[Data provided Boundary: Start]
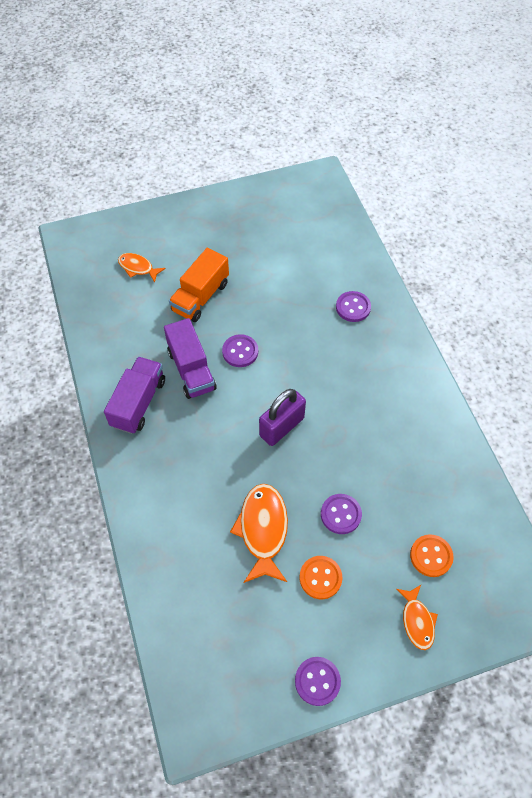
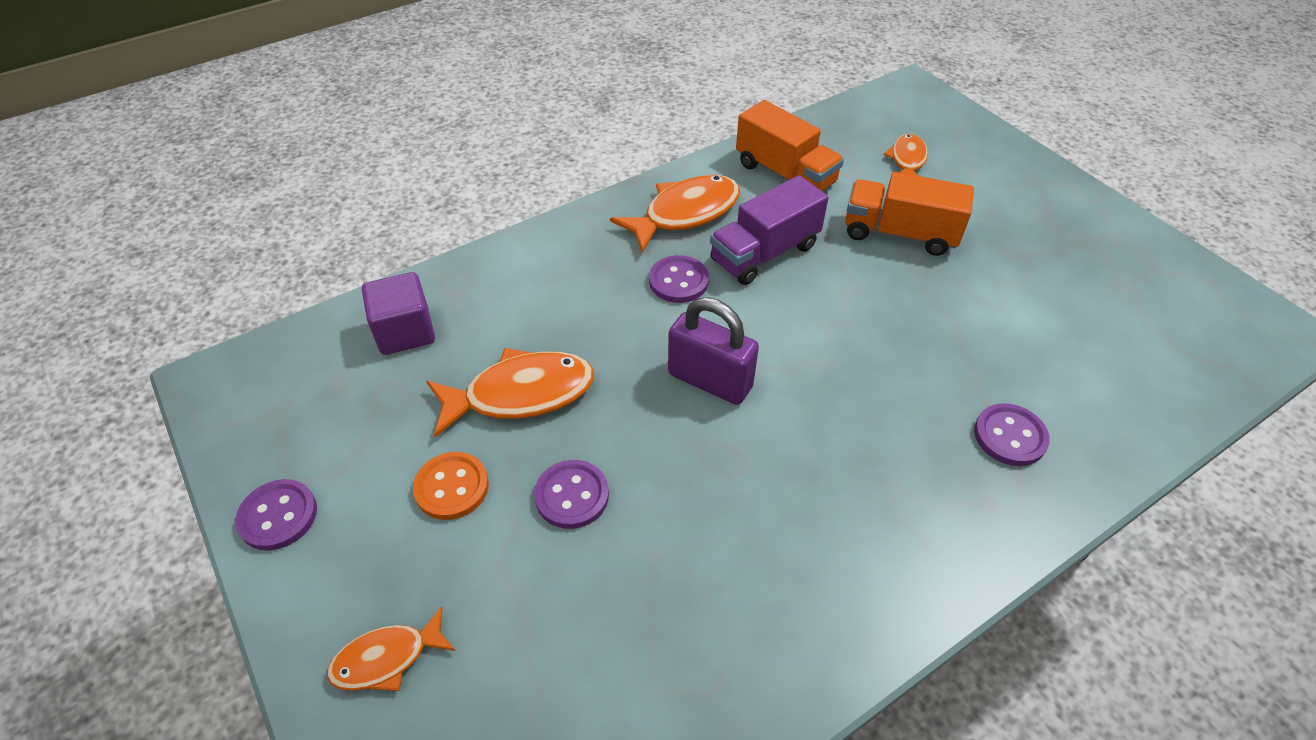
camera: 75 degrees right, 10 degrees down
(123, 336) = (785, 174): none -> orange truck
(138, 403) = (685, 214): purple truck -> orange fish
(189, 595) = (405, 332): none -> purple cube
(240, 351) = (825, 300): purple button -> purple button (678, 281)
(431, 556) = (519, 665): orange button -> none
[Data provided Boundary: End]
**Instructions to follow:**
A faithful copy of each entry is required, and no picture may be carried into it.

**Answer section:**
camera: 75 degrees right, 10 degrees down
(123, 336) = (785, 174): none -> orange truck
(138, 403) = (685, 214): purple truck -> orange fish
(189, 595) = (405, 332): none -> purple cube
(240, 351) = (825, 300): purple button -> purple button (678, 281)
(431, 556) = (519, 665): orange button -> none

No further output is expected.